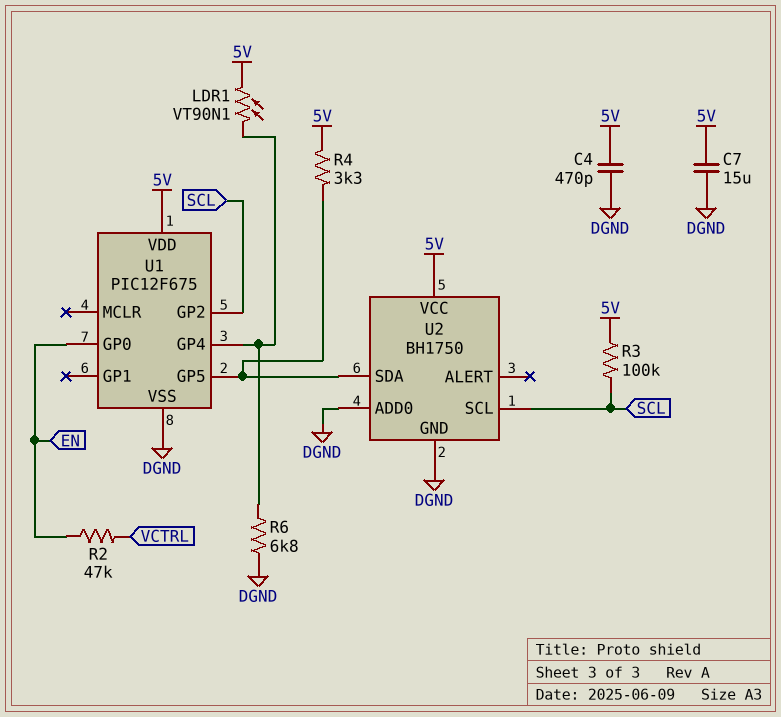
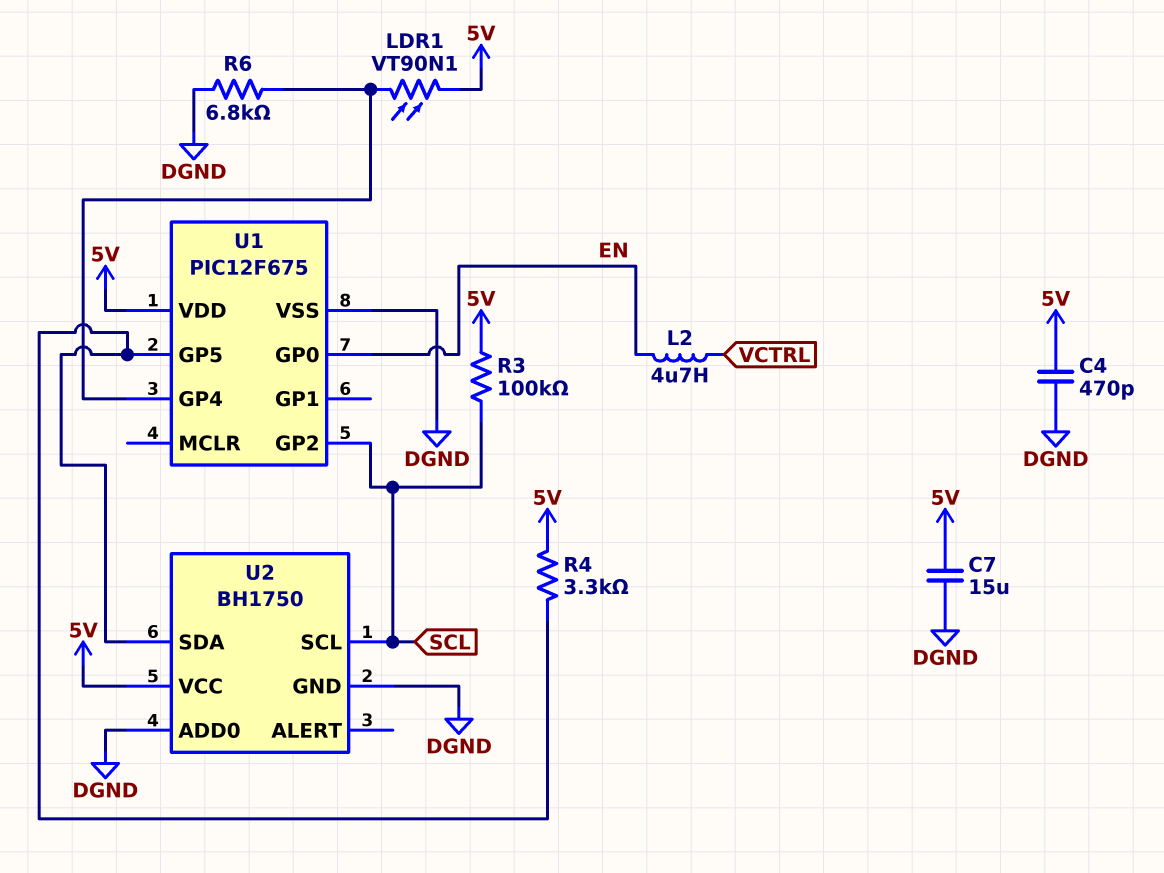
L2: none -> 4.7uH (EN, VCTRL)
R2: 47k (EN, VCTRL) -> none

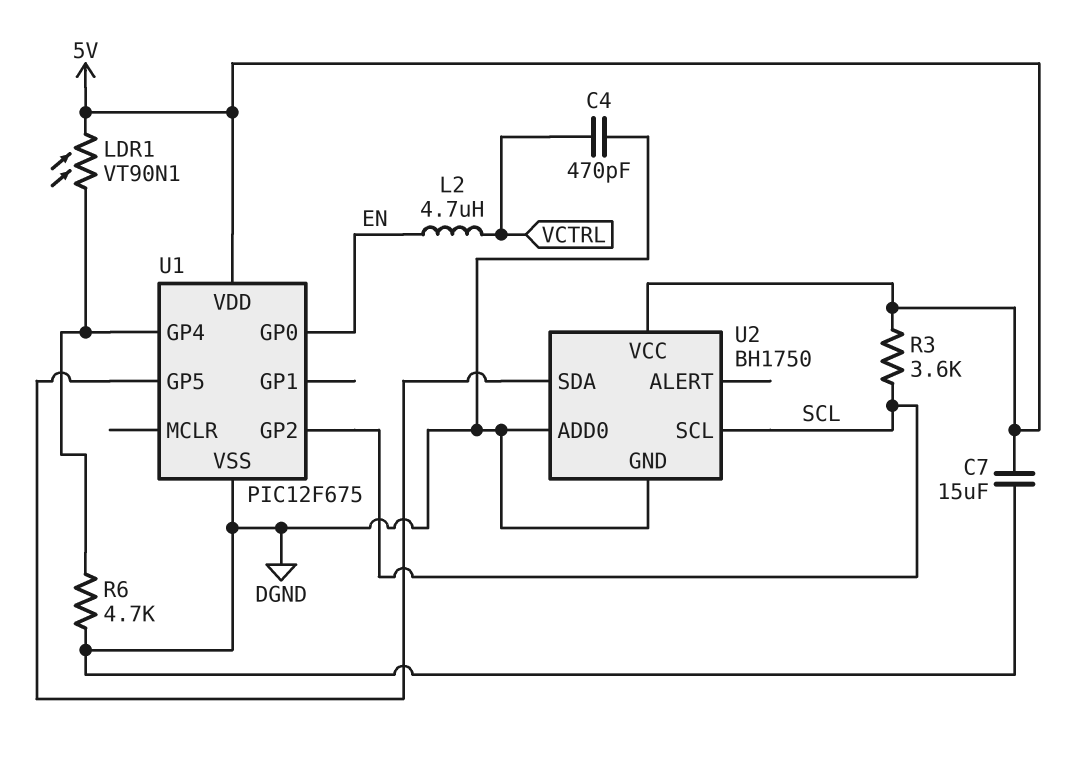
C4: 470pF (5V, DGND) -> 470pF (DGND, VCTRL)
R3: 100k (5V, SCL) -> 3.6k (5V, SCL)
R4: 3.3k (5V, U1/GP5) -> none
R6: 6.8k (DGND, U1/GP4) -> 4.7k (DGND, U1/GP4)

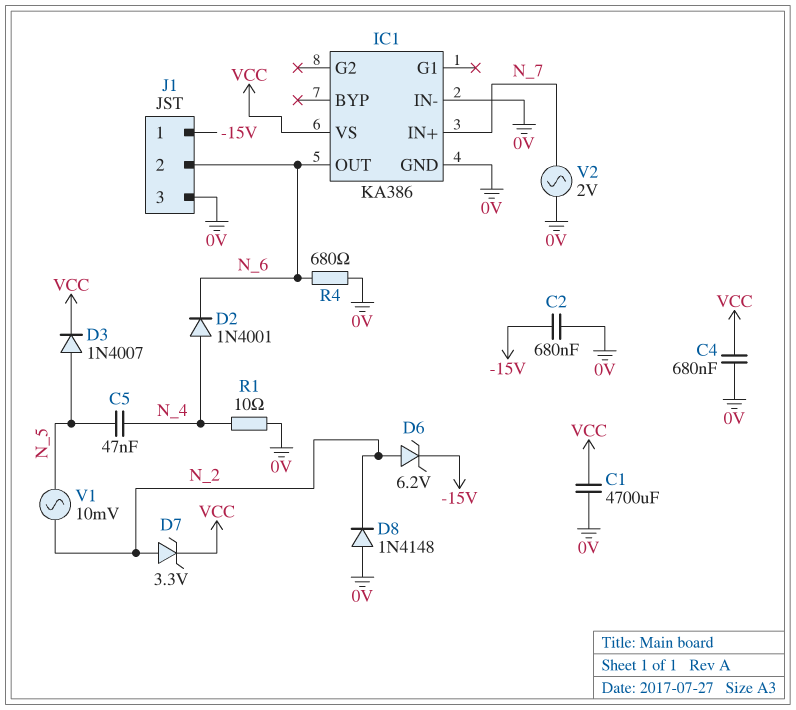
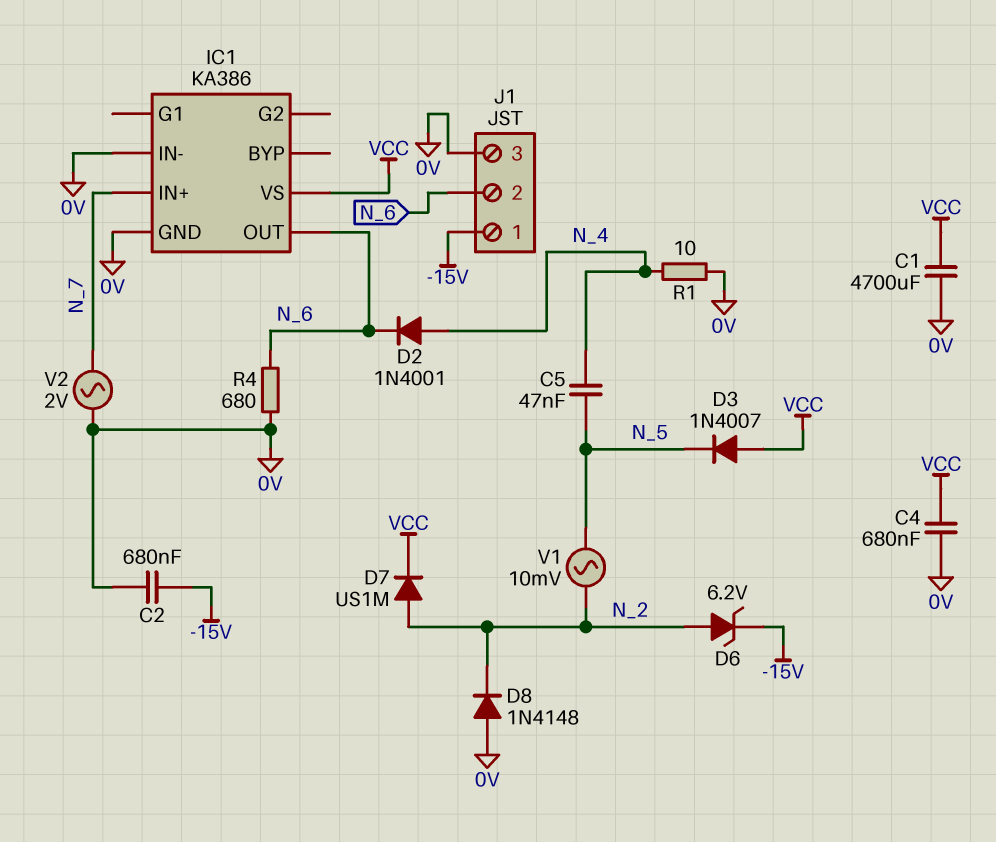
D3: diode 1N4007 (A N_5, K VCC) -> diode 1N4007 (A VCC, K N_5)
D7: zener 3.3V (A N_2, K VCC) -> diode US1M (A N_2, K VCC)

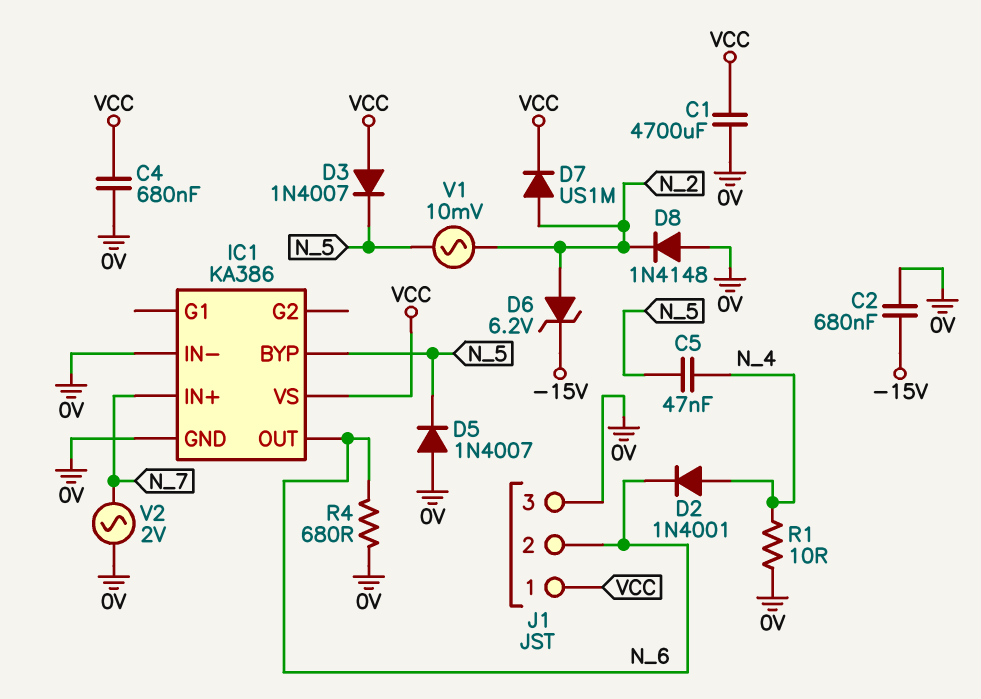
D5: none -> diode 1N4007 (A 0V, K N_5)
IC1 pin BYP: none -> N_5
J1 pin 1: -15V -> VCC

* **About this task**: Without the images, output all the entries exactly as they stand.

* **Your response**:
L2: none -> 4.7uH (EN, VCTRL)
R2: 47k (EN, VCTRL) -> none

C4: 470pF (5V, DGND) -> 470pF (DGND, VCTRL)
R3: 100k (5V, SCL) -> 3.6k (5V, SCL)
R4: 3.3k (5V, U1/GP5) -> none
R6: 6.8k (DGND, U1/GP4) -> 4.7k (DGND, U1/GP4)

D3: diode 1N4007 (A N_5, K VCC) -> diode 1N4007 (A VCC, K N_5)
D7: zener 3.3V (A N_2, K VCC) -> diode US1M (A N_2, K VCC)

D5: none -> diode 1N4007 (A 0V, K N_5)
IC1 pin BYP: none -> N_5
J1 pin 1: -15V -> VCC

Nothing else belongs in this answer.